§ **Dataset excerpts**
——

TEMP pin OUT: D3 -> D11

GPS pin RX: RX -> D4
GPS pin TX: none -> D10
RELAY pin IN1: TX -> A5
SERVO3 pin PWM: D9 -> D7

——

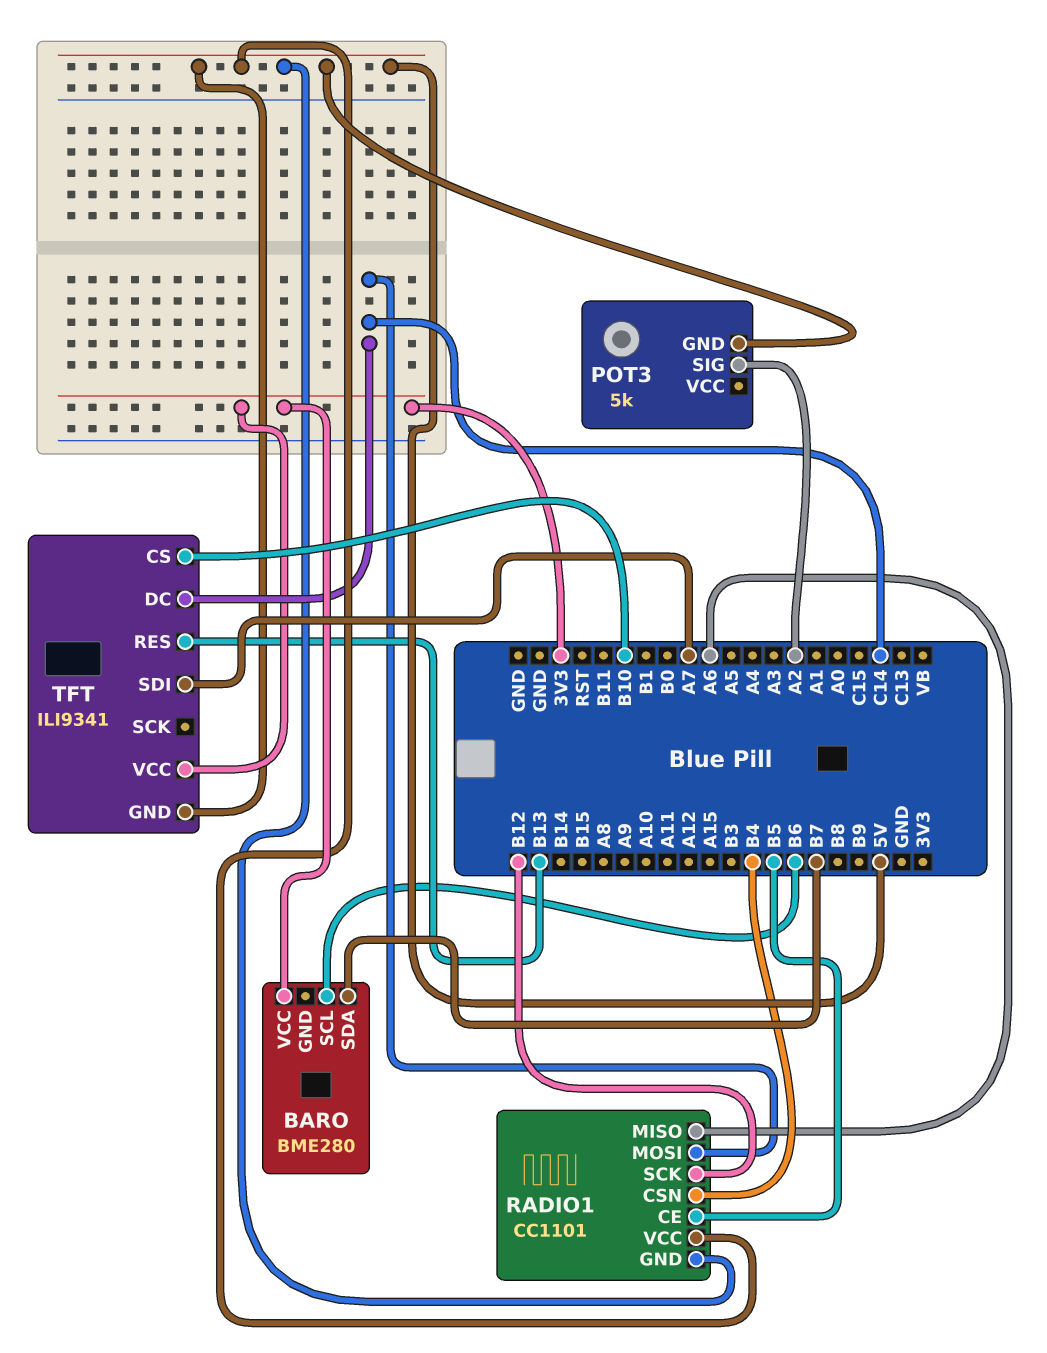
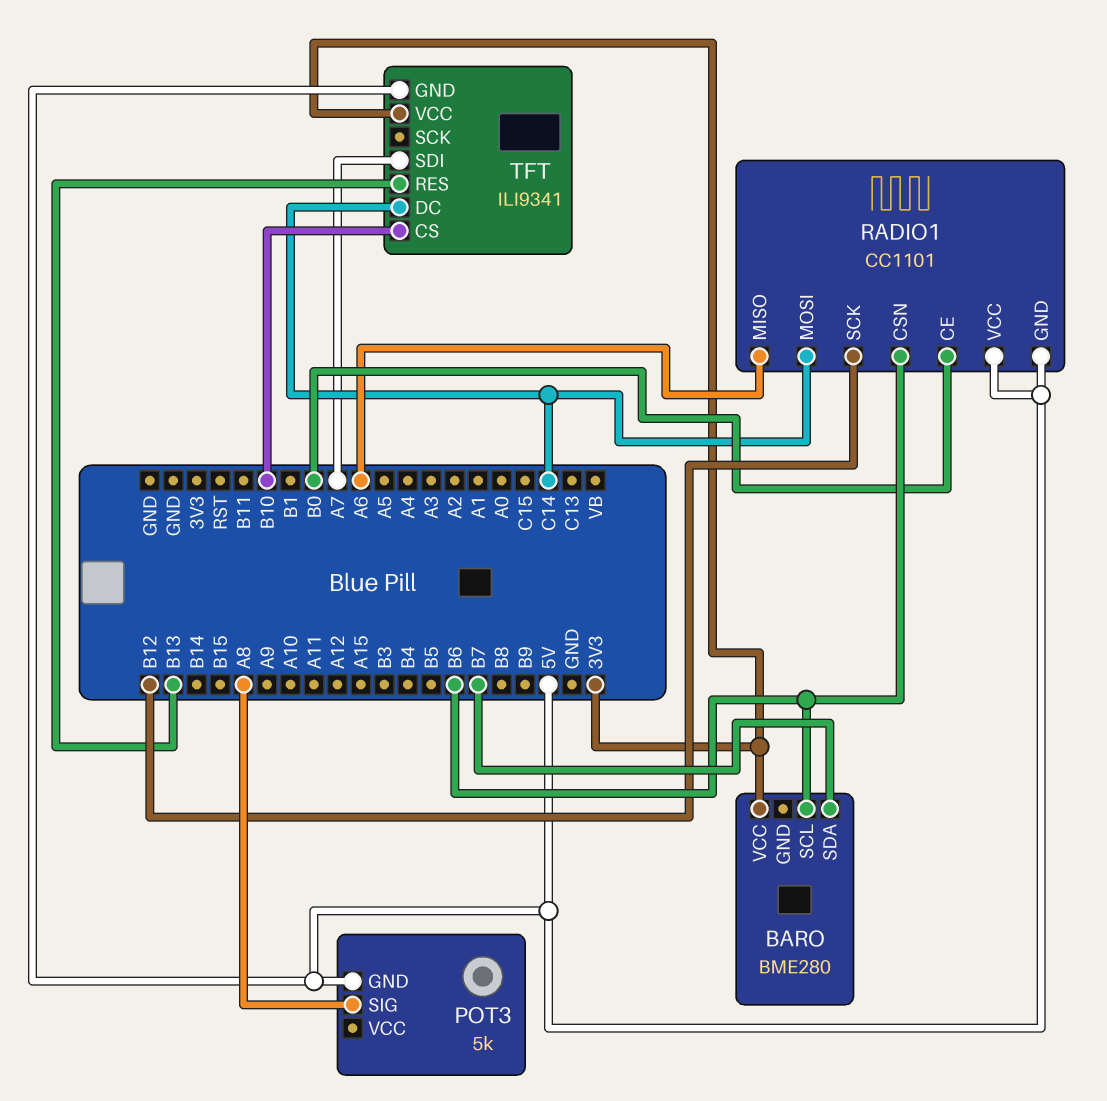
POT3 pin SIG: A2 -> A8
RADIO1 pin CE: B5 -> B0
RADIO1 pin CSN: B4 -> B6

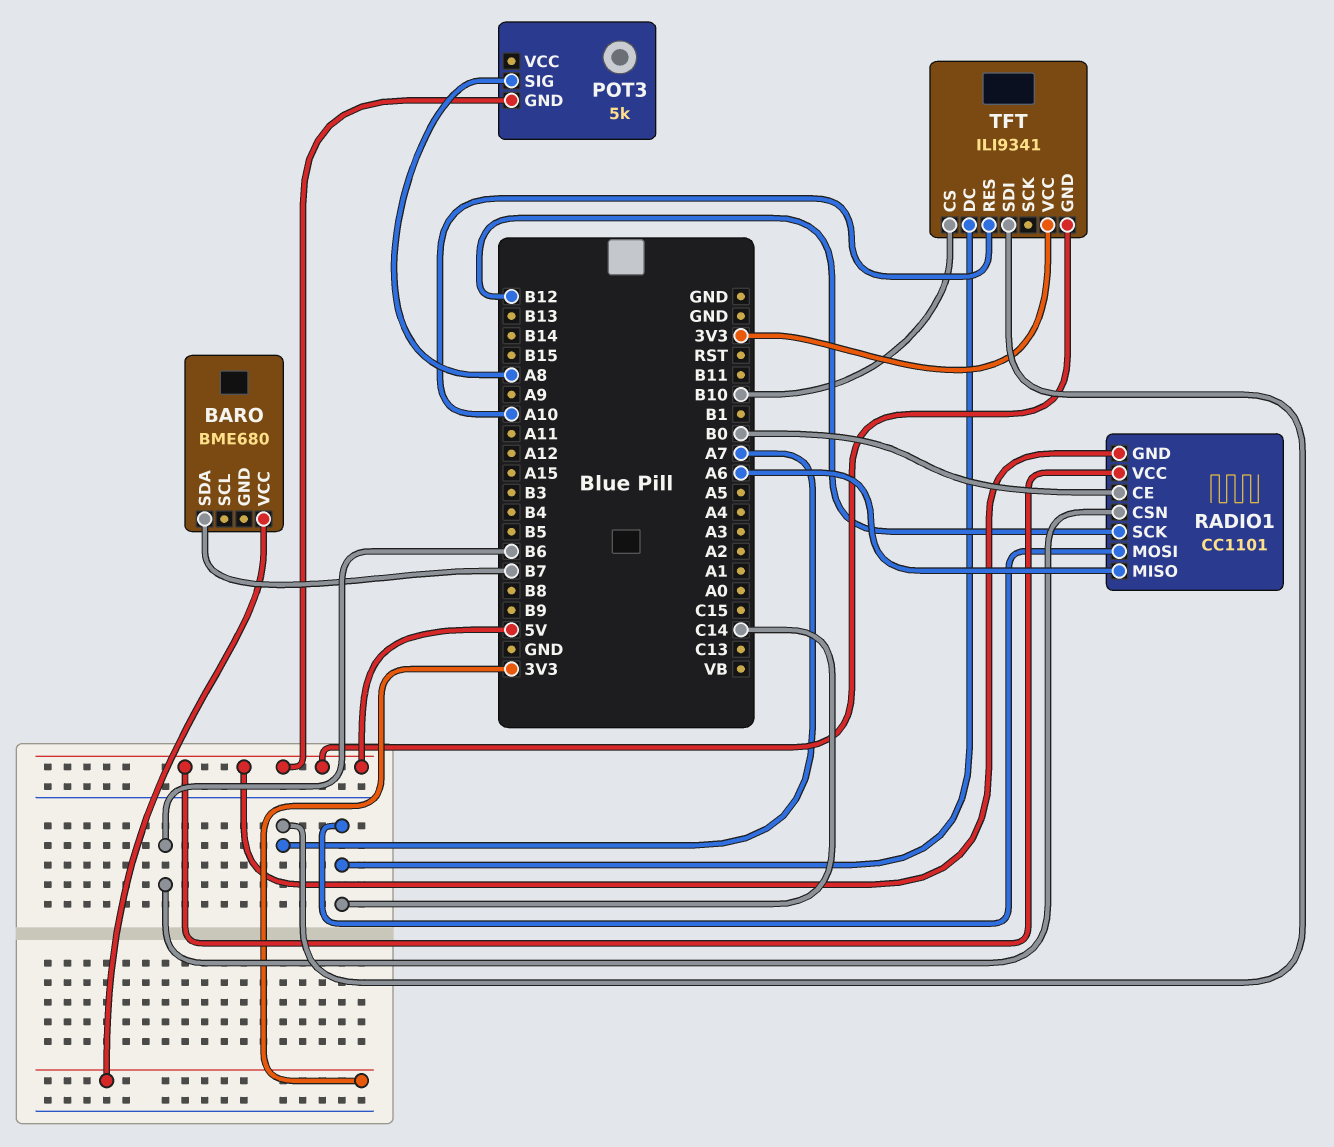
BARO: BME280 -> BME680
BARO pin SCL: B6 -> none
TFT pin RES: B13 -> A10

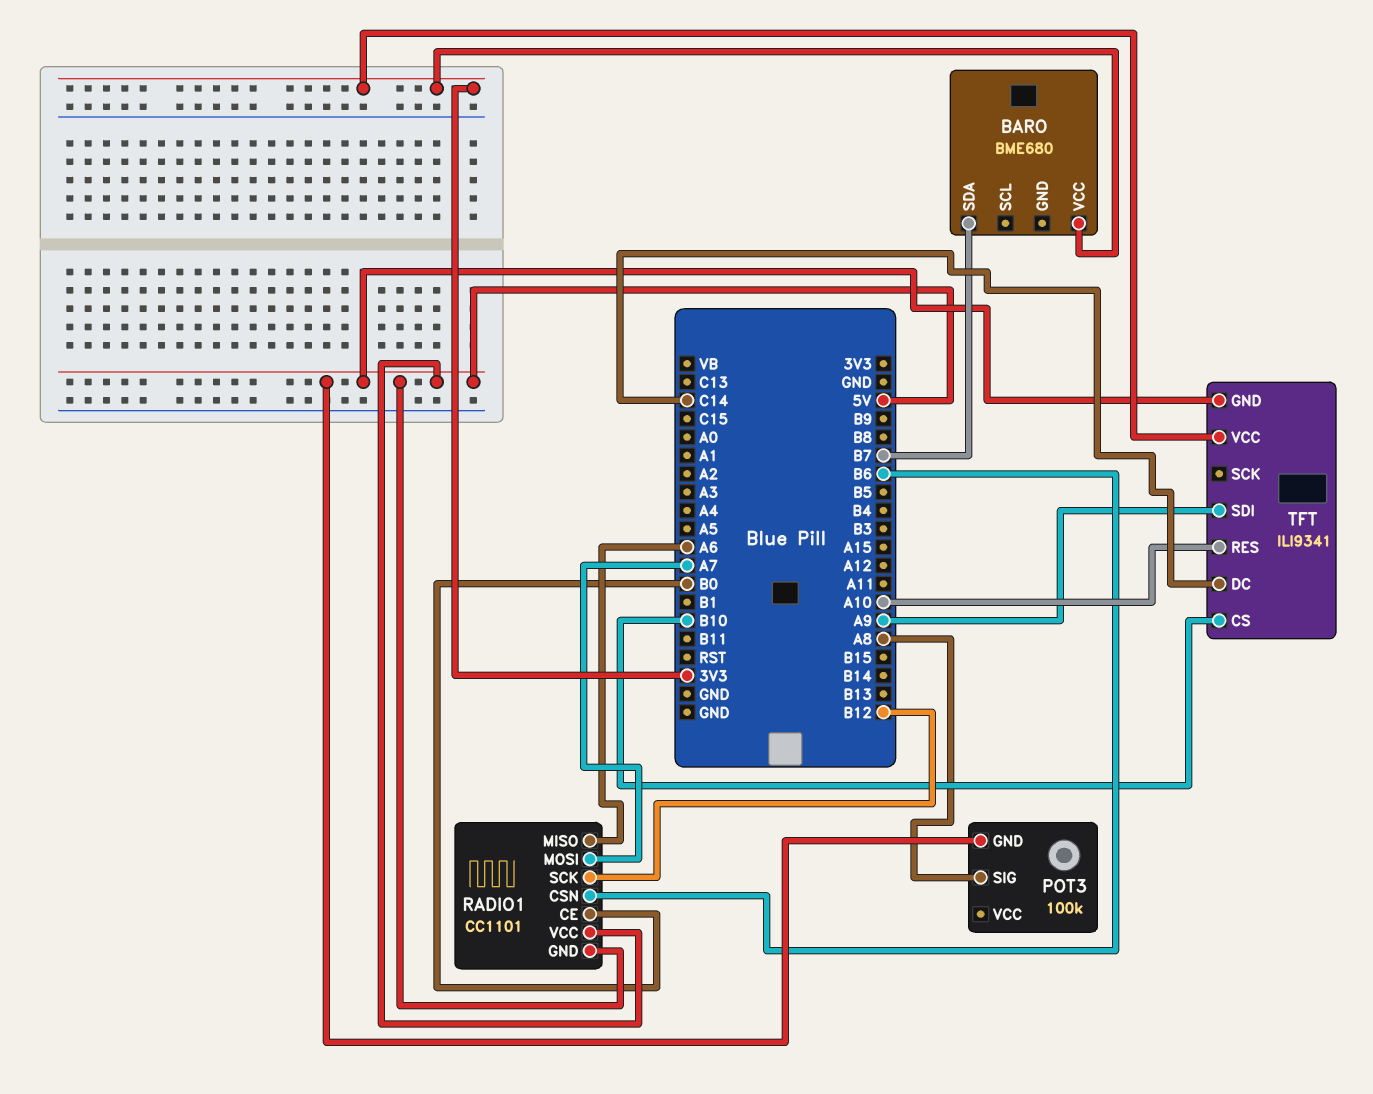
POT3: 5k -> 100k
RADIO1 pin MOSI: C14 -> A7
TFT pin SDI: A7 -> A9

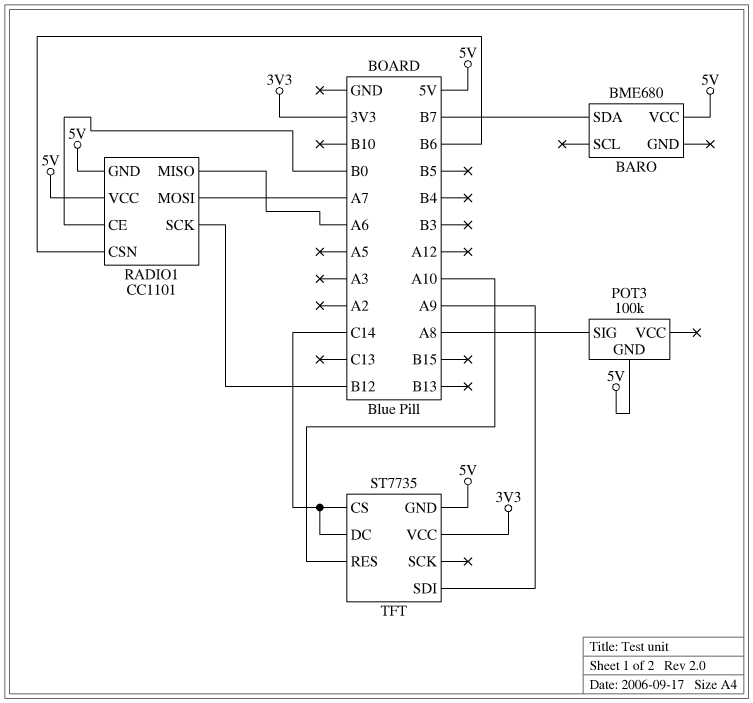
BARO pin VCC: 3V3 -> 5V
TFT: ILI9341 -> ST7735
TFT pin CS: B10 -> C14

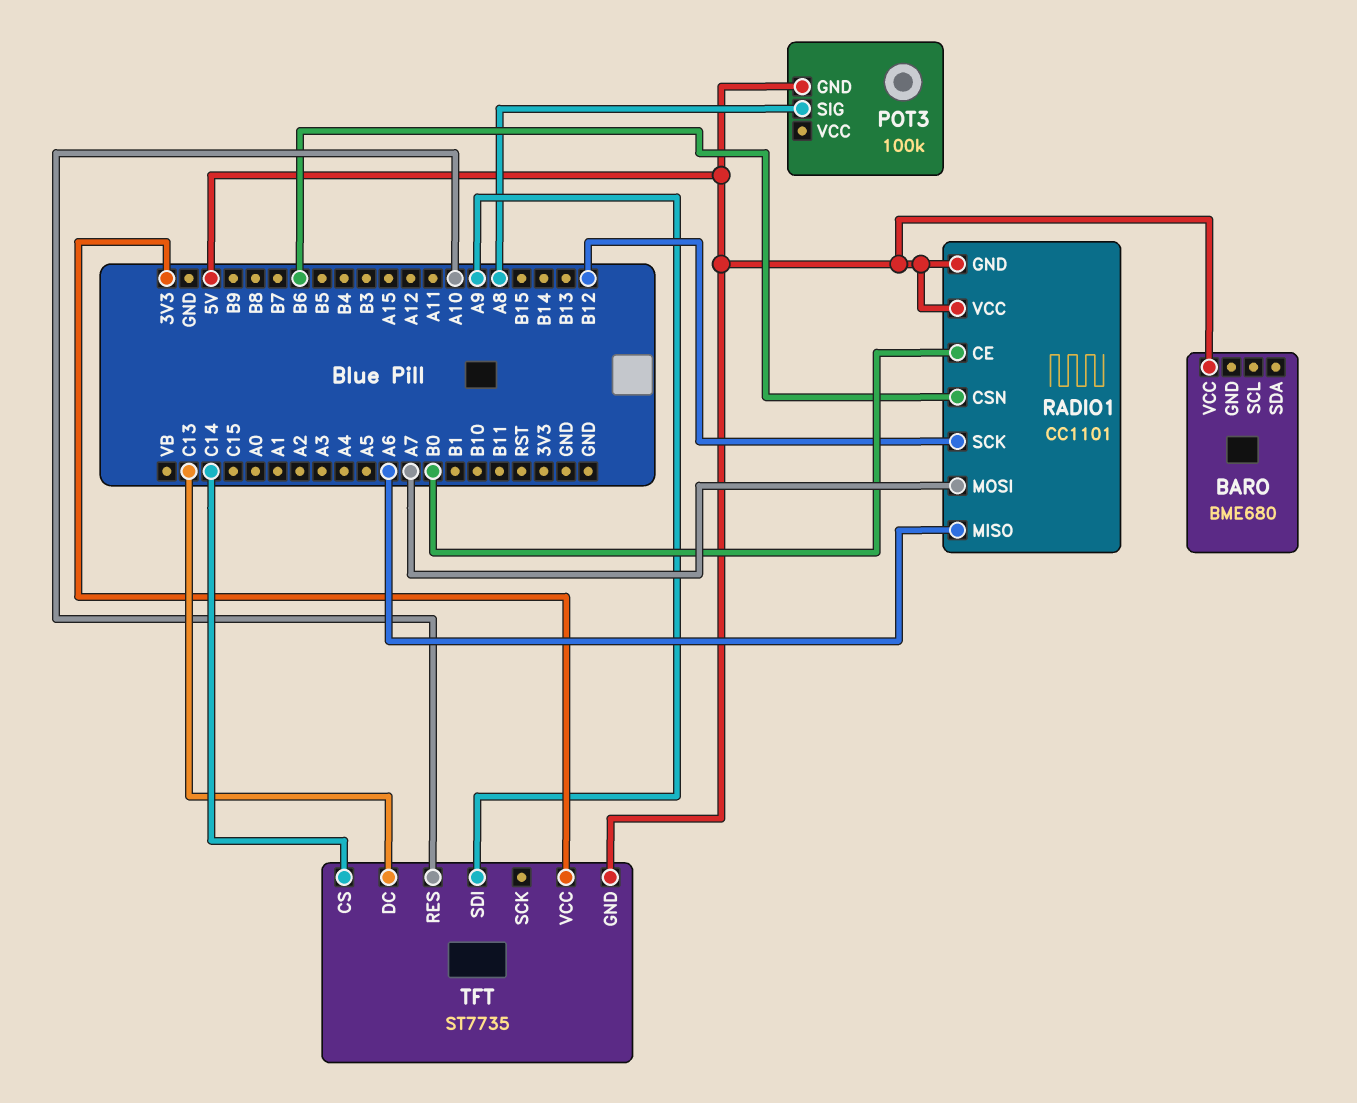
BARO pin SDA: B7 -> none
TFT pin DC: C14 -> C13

——

§ **GOAL OF THE EXERCISE**
Give back the records above exactly, limited to the lines between the one holding "GPS pin TX: none -> D10" and the one holding "SERVO3 pin PWM: D9 -> D7", inclusive.

§ **TASK RESULT**
GPS pin TX: none -> D10
RELAY pin IN1: TX -> A5
SERVO3 pin PWM: D9 -> D7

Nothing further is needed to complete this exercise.